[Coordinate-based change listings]
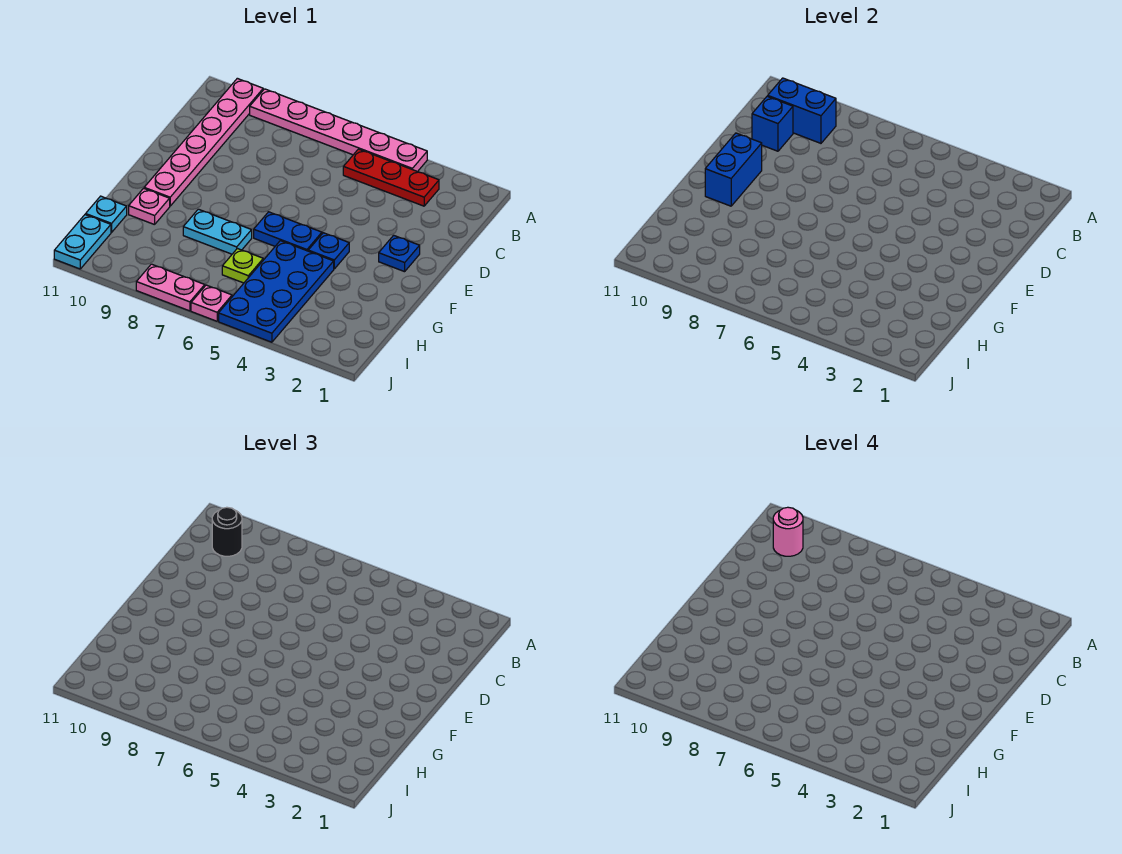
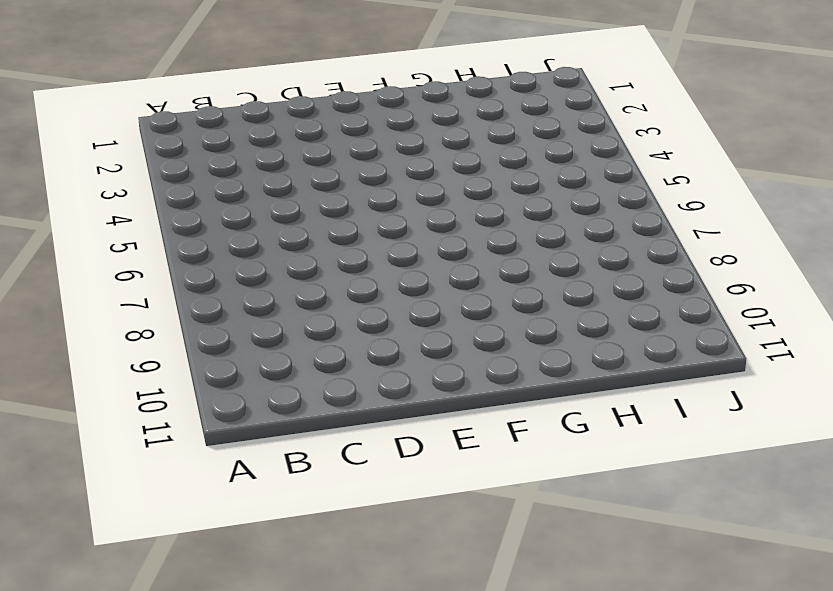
none -> pink plate A4:A9 level 1
none -> pink plate A10:F10 level 1
none -> red plate B3:B5 level 1

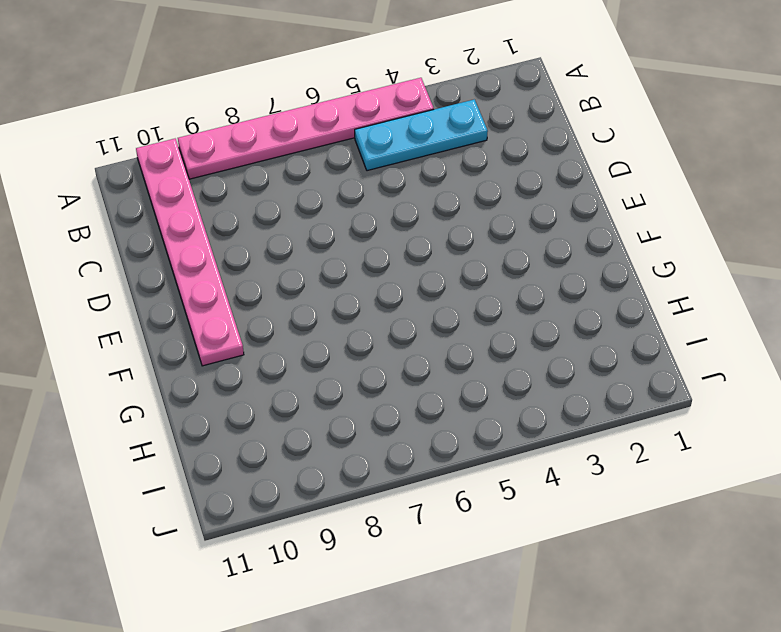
cyan plate B3:B5 level 1 -> red plate B3:B5 level 1
none -> blue plate E2 level 1
none -> blue plate F4 level 1
none -> blue plate F5:F6 level 1

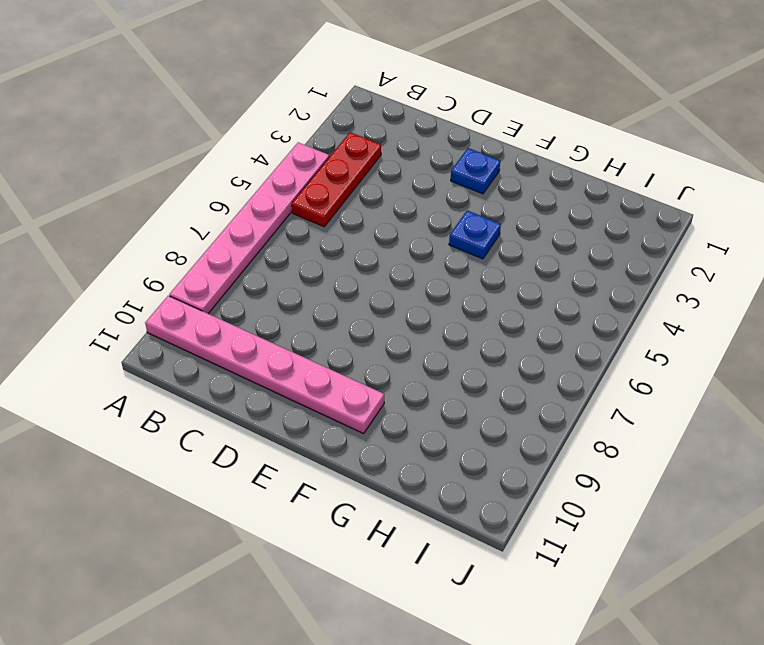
none -> blue plate F5:F6 level 1
none -> blue plate G4:J5 level 1
none -> cyan plate G7:G8 level 1

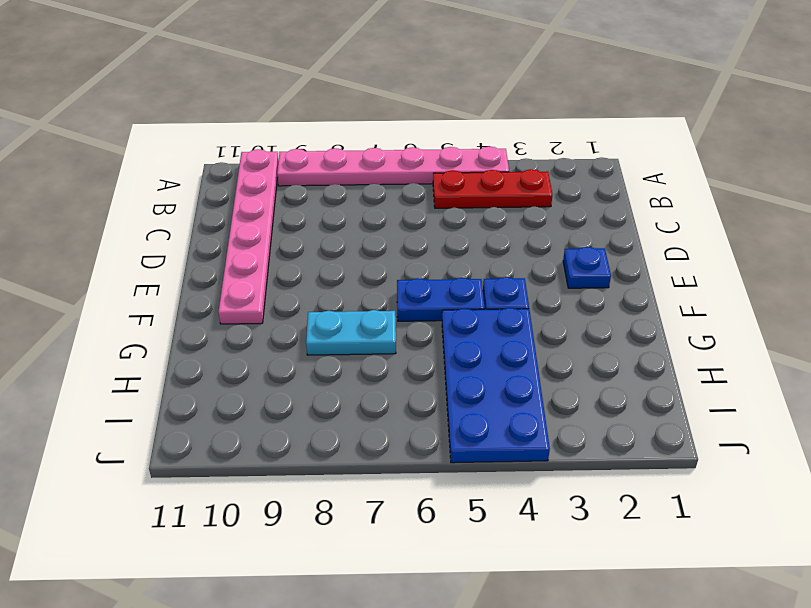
none -> pink plate G10 level 1
none -> lime plate H6 level 1
none -> cyan plate H11 level 1

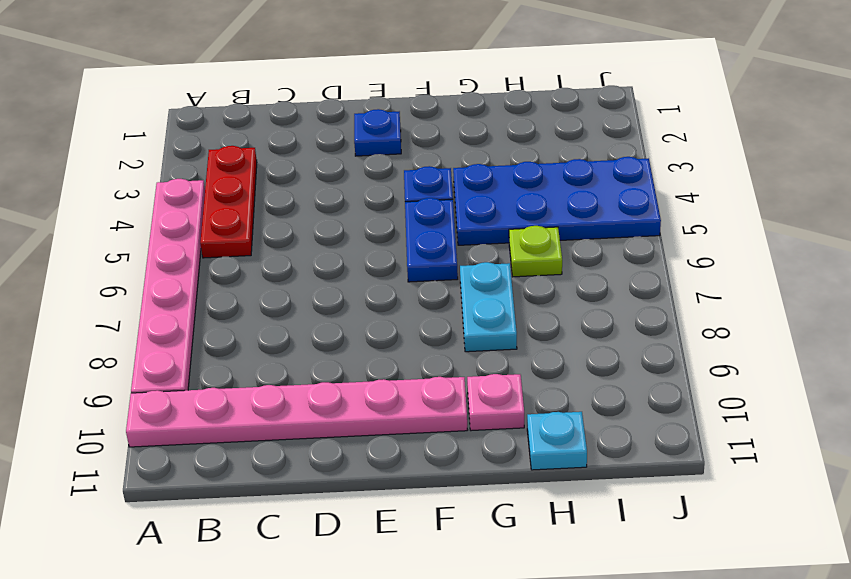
none -> cyan plate I11:J11 level 1
none -> pink plate J6 level 1
none -> pink plate J7:J8 level 1

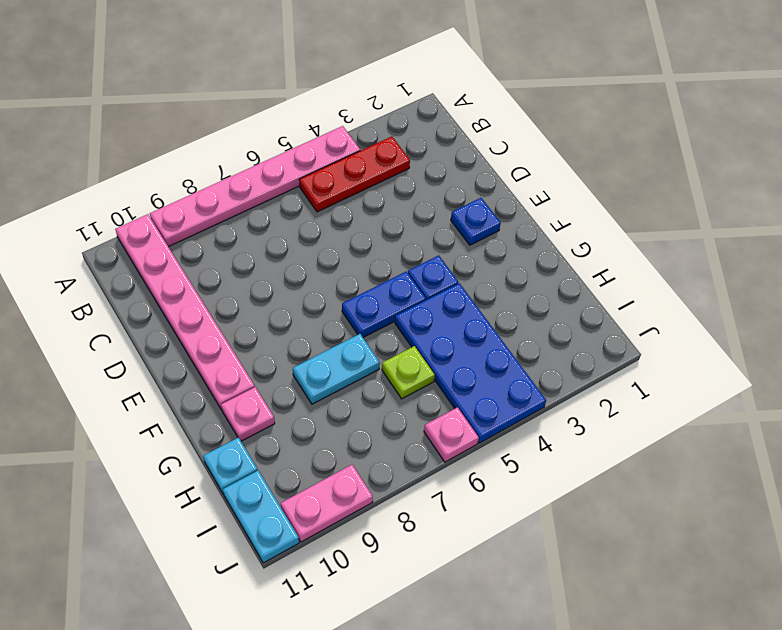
pink plate J9:J10 level 1 -> pink plate J7:J8 level 1
none -> blue brick B9:B10 level 2
none -> blue brick C10 level 2
none -> blue brick E10:F10 level 2

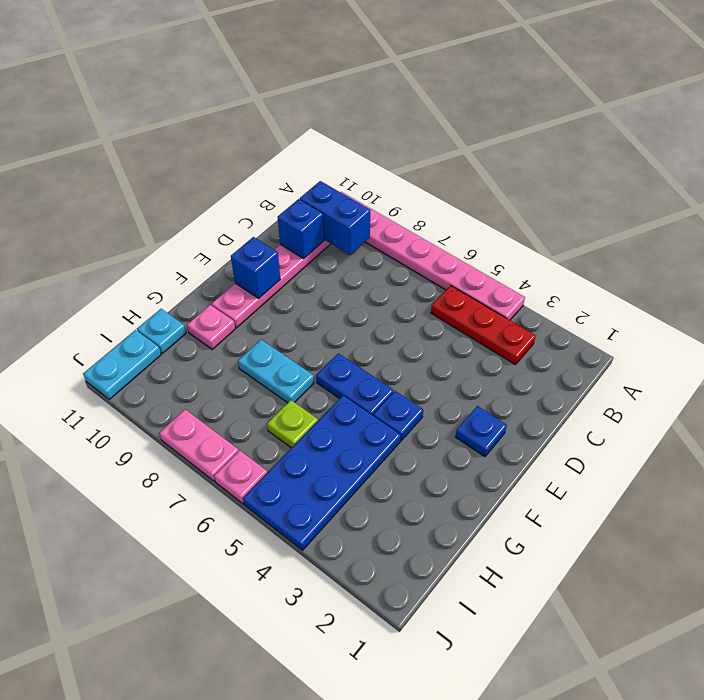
blue brick E10 level 2 -> blue brick E10:F10 level 2
none -> black round brick B10 level 3
none -> pink round brick B10 level 4

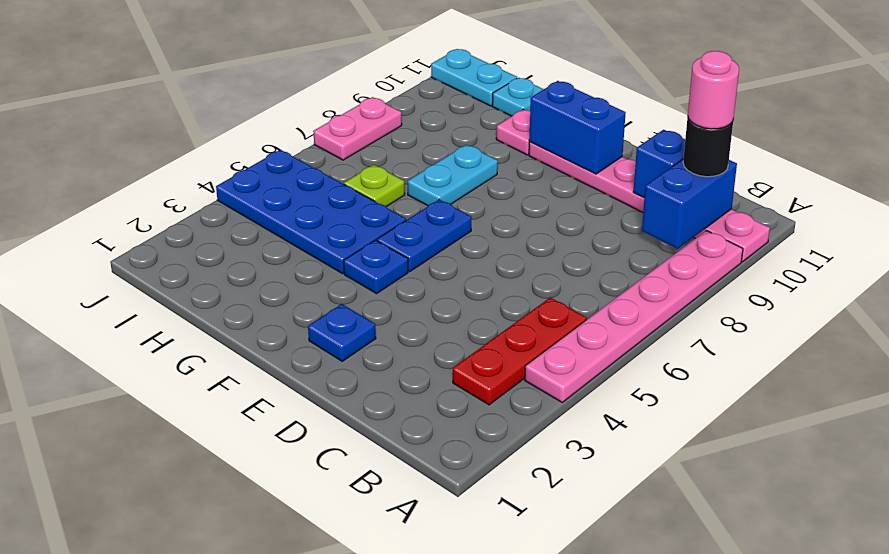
none -> pink plate J6 level 1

■ Exercise brief: Every line in the data that holds "round" should be copied out.

■ The completed task:
none -> black round brick B10 level 3
none -> pink round brick B10 level 4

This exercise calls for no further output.